Cel zadania —
Wyodrębnij z poniższego listingu każdy wiersz, w którym występuje słowo „acciaccatura”.

Rekordy zbioru danych —
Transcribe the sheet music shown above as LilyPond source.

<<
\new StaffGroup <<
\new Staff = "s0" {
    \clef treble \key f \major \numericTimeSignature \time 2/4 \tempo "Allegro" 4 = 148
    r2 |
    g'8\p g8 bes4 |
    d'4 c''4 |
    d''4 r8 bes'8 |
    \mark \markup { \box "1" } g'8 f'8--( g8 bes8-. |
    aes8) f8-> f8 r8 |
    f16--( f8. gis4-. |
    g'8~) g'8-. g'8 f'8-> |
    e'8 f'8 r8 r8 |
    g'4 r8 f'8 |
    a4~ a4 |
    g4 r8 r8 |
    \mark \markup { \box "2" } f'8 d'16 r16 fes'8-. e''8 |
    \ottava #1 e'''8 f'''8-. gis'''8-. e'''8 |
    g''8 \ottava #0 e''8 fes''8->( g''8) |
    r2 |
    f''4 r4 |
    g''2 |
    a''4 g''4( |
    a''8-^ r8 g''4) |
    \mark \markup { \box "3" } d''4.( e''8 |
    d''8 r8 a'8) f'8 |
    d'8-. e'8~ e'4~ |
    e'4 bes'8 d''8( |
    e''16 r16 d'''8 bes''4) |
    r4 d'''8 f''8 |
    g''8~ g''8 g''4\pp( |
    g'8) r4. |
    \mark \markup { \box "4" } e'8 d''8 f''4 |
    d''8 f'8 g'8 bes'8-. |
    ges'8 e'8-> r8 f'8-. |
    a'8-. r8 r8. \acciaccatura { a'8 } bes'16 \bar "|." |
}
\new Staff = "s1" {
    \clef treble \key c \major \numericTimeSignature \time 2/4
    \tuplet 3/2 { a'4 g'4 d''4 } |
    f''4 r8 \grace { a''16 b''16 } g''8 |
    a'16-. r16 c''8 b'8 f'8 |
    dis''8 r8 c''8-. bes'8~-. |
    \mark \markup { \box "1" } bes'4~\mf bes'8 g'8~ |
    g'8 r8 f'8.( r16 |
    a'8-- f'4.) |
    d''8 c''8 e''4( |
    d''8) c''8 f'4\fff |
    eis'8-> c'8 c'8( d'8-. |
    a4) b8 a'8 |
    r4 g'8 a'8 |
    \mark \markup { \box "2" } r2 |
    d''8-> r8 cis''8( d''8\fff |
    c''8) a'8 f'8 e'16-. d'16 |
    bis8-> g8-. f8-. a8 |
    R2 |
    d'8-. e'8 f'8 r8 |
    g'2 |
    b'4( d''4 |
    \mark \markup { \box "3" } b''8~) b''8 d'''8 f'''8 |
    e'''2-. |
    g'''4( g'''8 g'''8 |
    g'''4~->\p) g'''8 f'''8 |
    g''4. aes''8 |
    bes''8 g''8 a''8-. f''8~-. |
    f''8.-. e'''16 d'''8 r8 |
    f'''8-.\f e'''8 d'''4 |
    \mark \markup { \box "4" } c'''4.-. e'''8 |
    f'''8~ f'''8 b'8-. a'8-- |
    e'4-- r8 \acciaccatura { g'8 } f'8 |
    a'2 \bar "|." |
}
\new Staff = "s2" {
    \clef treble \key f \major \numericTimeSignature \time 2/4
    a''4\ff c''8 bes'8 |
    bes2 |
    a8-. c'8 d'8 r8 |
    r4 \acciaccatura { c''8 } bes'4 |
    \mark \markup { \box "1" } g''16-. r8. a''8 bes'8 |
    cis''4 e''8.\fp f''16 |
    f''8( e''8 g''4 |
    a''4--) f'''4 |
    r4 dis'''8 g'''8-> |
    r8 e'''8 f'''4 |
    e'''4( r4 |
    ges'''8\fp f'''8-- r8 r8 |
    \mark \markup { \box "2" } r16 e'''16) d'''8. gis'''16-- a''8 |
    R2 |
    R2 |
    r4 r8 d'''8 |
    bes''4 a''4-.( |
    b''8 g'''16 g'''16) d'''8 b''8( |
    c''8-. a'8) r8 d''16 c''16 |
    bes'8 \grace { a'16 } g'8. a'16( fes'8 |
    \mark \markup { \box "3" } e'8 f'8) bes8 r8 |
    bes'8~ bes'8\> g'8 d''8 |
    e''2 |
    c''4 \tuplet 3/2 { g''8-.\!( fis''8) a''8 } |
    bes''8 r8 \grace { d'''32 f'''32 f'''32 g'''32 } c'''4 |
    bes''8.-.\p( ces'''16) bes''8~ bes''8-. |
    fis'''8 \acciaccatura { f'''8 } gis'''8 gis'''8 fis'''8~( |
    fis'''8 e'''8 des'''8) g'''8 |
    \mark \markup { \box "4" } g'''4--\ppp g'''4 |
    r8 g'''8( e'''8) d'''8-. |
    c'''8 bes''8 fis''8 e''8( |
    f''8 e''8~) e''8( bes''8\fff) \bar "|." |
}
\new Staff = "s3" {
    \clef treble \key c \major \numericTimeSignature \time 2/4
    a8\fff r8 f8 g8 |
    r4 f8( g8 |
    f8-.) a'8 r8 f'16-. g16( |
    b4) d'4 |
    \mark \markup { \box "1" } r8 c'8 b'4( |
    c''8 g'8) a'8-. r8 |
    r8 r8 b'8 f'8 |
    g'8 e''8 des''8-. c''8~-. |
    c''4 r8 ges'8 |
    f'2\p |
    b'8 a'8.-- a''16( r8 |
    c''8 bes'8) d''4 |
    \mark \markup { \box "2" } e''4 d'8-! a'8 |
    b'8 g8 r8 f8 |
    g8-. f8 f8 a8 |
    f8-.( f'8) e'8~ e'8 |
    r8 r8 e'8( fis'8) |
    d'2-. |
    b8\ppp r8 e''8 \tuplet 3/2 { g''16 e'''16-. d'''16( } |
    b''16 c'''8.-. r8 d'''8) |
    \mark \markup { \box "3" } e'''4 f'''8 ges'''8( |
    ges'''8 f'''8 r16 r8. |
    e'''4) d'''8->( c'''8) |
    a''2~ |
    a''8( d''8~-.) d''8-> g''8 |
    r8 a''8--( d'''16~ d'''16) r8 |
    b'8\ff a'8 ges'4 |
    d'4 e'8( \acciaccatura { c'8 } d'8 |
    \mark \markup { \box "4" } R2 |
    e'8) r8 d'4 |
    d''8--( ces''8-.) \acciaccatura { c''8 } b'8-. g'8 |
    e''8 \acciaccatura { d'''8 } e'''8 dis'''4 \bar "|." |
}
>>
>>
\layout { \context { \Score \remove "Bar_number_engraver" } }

Odpowiedź na zadanie —
    a'8-. r8 r8. \acciaccatura { a'8 } bes'16 \bar "|." |
    e'4-- r8 \acciaccatura { g'8 } f'8 |
    r4 \acciaccatura { c''8 } bes'4 |
    fis'''8 \acciaccatura { f'''8 } gis'''8 gis'''8 fis'''8~( |
    d'4 e'8( \acciaccatura { c'8 } d'8 |
    d''8--( ces''8-.) \acciaccatura { c''8 } b'8-. g'8 |
    e''8 \acciaccatura { d'''8 } e'''8 dis'''4 \bar "|." |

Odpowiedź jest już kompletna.